» Records for the task:

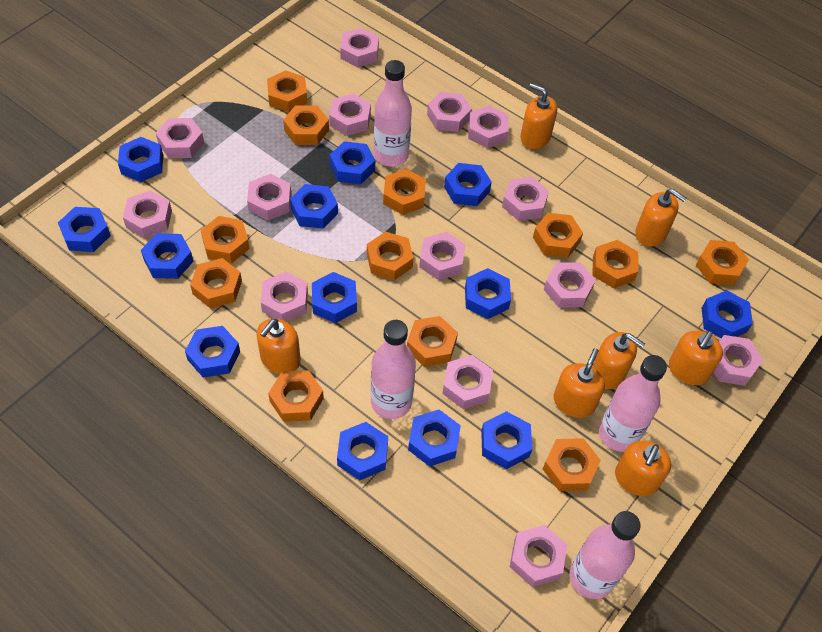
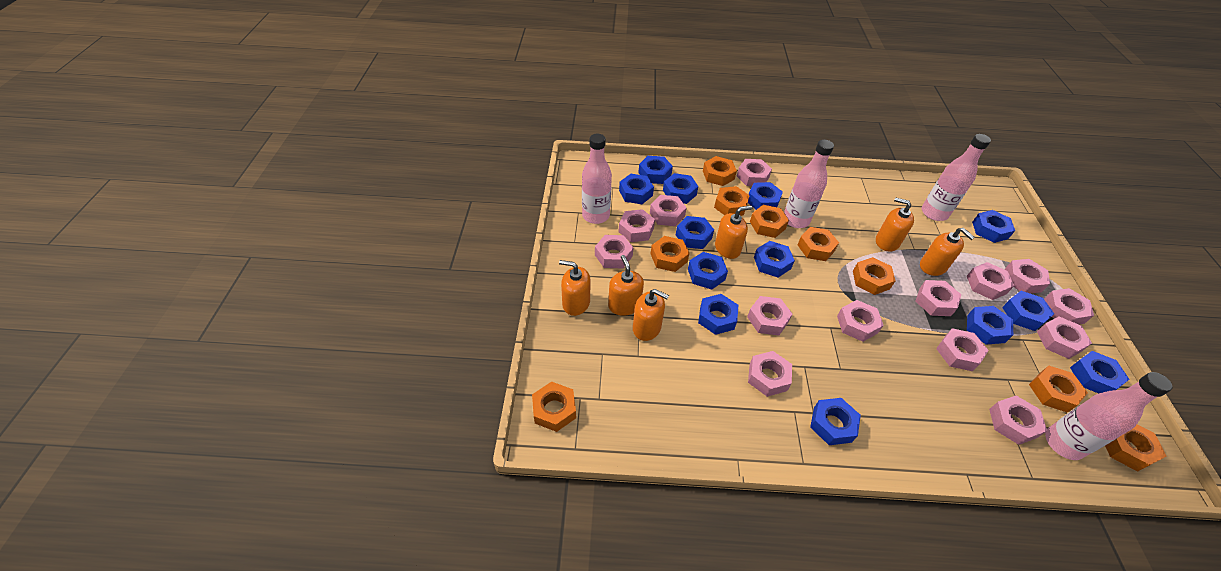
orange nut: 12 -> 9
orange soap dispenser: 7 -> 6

* * *

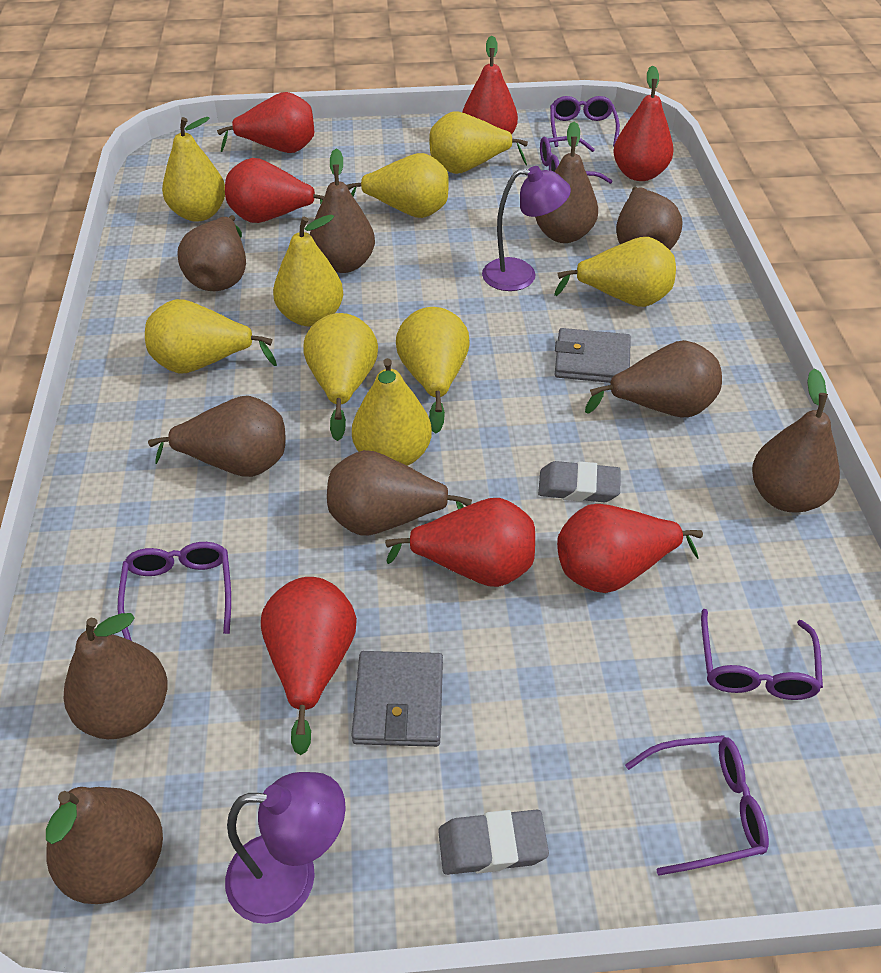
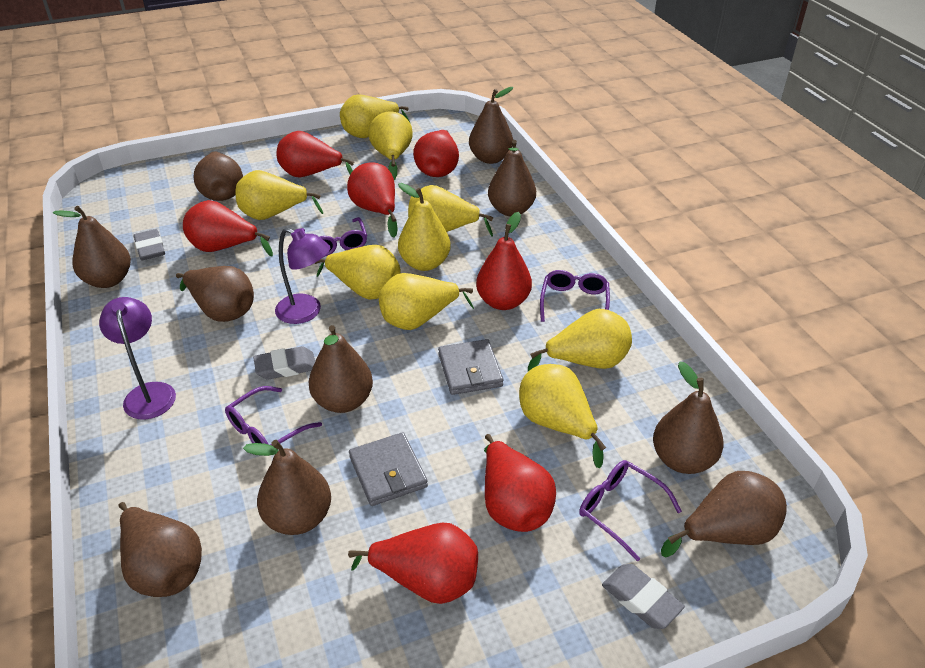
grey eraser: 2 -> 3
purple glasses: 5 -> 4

» Task prompt: Wherever a line in the data above holds the word "orange", copy that line.

» Result below:
orange nut: 12 -> 9
orange soap dispenser: 7 -> 6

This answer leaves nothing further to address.